##### DATA RECORDS #####
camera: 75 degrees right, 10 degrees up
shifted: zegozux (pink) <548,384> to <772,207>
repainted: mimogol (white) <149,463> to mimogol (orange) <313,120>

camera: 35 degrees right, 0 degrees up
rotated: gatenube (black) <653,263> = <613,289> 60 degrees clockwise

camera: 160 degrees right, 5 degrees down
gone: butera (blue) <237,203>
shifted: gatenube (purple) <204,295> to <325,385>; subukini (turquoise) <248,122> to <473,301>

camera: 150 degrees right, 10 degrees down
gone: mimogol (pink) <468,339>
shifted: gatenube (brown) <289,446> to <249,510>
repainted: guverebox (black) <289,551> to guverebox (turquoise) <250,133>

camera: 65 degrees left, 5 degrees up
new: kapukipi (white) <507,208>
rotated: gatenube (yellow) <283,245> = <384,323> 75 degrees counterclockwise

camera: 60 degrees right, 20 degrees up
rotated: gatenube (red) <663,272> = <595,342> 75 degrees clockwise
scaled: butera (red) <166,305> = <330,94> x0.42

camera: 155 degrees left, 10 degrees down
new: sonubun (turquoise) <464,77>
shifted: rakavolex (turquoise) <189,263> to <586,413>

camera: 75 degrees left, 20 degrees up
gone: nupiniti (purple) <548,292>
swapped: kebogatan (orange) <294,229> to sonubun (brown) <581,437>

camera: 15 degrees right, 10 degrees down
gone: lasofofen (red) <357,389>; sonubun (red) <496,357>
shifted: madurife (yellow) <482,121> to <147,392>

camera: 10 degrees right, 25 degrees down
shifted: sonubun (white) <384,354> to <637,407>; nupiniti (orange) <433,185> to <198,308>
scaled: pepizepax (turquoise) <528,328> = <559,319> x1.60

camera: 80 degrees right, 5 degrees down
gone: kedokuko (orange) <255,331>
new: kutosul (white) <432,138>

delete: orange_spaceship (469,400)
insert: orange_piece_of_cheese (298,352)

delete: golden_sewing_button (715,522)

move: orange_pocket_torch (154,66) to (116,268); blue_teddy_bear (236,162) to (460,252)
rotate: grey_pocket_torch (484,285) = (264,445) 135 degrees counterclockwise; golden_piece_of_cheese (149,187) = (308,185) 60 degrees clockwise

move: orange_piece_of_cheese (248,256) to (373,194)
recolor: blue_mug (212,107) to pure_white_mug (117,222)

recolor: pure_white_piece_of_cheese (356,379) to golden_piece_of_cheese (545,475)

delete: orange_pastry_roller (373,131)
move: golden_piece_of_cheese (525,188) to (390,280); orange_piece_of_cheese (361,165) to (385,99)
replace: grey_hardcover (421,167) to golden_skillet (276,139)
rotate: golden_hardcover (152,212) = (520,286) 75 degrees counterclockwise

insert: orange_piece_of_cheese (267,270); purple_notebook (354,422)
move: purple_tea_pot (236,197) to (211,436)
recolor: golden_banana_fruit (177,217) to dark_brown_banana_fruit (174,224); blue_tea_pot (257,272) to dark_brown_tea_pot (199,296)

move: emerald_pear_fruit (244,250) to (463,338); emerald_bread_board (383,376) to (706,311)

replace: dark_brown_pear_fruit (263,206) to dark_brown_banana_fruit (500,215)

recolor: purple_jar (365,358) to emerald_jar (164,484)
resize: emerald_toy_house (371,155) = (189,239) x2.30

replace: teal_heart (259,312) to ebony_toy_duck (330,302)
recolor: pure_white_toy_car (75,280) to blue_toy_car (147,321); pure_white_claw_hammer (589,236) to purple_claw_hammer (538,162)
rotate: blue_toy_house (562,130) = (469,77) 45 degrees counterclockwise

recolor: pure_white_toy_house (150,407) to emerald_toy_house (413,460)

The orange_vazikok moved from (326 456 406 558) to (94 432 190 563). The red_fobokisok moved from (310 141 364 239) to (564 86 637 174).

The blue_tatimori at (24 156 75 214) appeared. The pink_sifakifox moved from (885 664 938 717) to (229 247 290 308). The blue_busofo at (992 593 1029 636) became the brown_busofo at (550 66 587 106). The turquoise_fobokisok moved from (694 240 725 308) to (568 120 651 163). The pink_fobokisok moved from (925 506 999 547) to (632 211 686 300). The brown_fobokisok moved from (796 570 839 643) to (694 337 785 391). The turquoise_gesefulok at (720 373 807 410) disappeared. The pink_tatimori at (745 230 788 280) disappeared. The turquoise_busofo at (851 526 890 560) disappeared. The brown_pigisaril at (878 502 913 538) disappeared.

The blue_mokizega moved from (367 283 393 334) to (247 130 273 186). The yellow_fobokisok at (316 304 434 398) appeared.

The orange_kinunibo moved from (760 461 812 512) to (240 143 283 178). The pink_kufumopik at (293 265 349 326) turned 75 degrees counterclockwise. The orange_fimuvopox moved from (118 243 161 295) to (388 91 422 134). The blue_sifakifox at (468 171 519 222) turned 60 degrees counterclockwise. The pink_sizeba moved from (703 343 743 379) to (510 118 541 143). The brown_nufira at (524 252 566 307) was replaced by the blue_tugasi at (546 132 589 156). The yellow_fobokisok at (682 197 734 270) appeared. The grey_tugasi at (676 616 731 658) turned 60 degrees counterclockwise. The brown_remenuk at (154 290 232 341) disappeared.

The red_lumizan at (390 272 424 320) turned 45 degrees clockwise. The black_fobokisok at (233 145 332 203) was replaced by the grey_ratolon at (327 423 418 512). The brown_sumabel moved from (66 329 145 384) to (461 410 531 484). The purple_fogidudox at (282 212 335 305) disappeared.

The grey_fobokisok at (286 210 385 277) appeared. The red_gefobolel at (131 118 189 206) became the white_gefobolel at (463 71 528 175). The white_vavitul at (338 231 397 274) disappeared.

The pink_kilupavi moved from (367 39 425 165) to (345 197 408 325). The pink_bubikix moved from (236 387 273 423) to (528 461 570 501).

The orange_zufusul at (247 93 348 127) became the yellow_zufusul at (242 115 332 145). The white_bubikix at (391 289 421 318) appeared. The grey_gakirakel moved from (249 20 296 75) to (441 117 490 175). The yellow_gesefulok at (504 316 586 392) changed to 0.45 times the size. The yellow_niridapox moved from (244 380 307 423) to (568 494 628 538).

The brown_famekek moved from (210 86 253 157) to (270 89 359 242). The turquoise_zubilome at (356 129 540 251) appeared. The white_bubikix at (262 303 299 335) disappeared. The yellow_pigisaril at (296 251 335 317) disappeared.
#####
WORK TASK
Retype exactly the lines of the data above, starting at its first line and finishing with the line that has "shifted: zegozux (pink)" in it.

RESPONSE BOX
camera: 75 degrees right, 10 degrees up
shifted: zegozux (pink) <548,384> to <772,207>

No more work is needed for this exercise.